Task statement: The lines to return are the one containing "pink camera: 4 -> 5" and all that follow it in the entries below, duplicated exactly and nothing else.

(Information supplied begins)

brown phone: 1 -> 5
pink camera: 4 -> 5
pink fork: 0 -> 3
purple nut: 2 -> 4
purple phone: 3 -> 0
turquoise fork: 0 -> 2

(Information supplied ends)

Solution:
pink camera: 4 -> 5
pink fork: 0 -> 3
purple nut: 2 -> 4
purple phone: 3 -> 0
turquoise fork: 0 -> 2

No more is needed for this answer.